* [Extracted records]
===============

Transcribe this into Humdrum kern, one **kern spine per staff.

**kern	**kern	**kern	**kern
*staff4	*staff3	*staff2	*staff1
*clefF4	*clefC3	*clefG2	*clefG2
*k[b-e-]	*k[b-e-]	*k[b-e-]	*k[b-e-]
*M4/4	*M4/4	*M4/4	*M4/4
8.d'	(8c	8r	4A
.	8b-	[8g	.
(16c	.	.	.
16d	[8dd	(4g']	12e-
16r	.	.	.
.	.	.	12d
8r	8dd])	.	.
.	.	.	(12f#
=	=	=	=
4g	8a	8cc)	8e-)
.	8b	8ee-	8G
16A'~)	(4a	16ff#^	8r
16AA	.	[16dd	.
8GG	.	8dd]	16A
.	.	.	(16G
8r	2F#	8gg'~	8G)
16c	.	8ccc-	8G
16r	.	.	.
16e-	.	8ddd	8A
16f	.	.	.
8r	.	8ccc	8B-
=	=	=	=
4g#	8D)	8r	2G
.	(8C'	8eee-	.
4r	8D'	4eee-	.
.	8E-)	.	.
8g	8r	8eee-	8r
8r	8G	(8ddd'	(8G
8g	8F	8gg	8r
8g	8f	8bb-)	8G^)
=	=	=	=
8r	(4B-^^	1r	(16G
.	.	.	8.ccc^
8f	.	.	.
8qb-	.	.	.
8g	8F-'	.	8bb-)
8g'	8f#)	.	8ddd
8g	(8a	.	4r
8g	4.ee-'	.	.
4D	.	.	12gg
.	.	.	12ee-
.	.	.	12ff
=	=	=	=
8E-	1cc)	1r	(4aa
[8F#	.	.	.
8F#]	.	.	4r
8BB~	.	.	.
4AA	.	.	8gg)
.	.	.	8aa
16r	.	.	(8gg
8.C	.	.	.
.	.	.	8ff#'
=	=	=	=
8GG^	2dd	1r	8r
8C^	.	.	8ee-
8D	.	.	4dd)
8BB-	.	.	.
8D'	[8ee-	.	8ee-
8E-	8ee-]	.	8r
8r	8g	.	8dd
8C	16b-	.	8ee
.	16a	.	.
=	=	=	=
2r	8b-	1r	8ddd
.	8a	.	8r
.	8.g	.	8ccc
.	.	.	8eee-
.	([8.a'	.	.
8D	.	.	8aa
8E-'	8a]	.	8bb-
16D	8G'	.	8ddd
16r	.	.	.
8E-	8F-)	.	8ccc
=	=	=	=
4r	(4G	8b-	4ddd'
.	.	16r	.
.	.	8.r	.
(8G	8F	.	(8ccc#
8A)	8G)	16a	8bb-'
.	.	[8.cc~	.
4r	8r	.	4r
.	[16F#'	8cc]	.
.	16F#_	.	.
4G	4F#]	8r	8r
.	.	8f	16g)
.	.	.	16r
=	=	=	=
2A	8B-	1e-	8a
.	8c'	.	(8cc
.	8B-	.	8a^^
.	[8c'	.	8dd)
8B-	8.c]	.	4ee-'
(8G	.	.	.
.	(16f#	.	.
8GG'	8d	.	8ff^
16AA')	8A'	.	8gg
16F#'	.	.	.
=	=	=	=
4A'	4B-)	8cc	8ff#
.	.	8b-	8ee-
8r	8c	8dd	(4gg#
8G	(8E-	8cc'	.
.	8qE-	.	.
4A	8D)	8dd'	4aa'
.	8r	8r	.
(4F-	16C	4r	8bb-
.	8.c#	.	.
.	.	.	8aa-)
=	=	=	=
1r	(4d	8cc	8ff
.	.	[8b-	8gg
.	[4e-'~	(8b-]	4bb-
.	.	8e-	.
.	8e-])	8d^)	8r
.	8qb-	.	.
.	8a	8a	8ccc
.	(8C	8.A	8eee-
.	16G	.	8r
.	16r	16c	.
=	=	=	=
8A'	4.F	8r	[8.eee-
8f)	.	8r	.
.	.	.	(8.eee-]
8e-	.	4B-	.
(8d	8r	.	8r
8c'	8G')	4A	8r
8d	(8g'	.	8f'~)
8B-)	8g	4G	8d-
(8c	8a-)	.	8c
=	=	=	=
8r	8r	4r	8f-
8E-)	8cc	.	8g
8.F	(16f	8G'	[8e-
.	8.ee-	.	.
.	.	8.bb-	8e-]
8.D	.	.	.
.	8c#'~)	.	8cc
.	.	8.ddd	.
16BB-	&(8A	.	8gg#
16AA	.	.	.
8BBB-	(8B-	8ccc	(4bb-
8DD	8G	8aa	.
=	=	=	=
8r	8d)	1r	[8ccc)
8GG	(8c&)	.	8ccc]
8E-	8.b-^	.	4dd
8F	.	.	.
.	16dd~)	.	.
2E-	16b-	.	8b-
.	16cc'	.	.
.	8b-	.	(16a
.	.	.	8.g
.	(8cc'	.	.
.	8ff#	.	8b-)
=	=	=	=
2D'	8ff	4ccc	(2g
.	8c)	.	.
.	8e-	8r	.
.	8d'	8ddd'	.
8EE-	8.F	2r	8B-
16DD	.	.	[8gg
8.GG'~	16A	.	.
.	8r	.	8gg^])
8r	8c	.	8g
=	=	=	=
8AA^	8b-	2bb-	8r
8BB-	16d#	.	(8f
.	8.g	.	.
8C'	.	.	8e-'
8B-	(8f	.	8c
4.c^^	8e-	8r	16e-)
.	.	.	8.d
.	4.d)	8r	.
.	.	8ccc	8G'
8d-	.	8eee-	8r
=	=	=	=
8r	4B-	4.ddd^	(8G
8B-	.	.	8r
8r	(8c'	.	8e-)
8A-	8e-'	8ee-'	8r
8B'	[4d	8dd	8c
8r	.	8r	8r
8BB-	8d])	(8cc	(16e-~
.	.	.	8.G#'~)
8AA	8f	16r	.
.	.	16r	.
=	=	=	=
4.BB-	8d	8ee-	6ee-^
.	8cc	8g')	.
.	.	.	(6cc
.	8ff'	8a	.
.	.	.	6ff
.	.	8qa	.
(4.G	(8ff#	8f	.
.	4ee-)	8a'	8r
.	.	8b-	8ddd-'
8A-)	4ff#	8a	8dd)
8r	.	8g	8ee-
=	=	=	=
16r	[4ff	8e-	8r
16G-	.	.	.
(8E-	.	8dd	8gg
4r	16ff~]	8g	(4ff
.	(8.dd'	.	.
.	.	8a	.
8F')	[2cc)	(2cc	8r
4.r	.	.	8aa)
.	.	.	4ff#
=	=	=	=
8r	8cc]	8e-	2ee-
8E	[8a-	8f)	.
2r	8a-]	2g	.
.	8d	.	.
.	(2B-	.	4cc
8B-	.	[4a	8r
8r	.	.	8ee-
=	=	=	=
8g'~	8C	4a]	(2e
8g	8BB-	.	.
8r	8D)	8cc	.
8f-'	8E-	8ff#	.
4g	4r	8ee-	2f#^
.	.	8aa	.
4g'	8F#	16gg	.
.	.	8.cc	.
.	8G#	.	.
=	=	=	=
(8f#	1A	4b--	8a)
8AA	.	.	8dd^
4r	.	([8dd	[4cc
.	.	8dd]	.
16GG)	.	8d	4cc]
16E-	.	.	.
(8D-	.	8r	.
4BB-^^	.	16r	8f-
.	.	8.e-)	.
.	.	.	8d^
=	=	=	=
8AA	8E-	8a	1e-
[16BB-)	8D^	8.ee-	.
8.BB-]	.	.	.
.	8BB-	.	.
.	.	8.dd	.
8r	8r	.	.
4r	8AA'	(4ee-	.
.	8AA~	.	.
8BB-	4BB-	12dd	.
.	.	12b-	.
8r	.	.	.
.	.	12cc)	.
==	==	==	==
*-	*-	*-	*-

===============

* [To be done] Locate each line in the entries above that contains the string "kern" with the same capitalization, and copy those lines.

* [Correct answer]
Transcribe this into Humdrum kern, one **kern spine per staff.
**kern	**kern	**kern	**kern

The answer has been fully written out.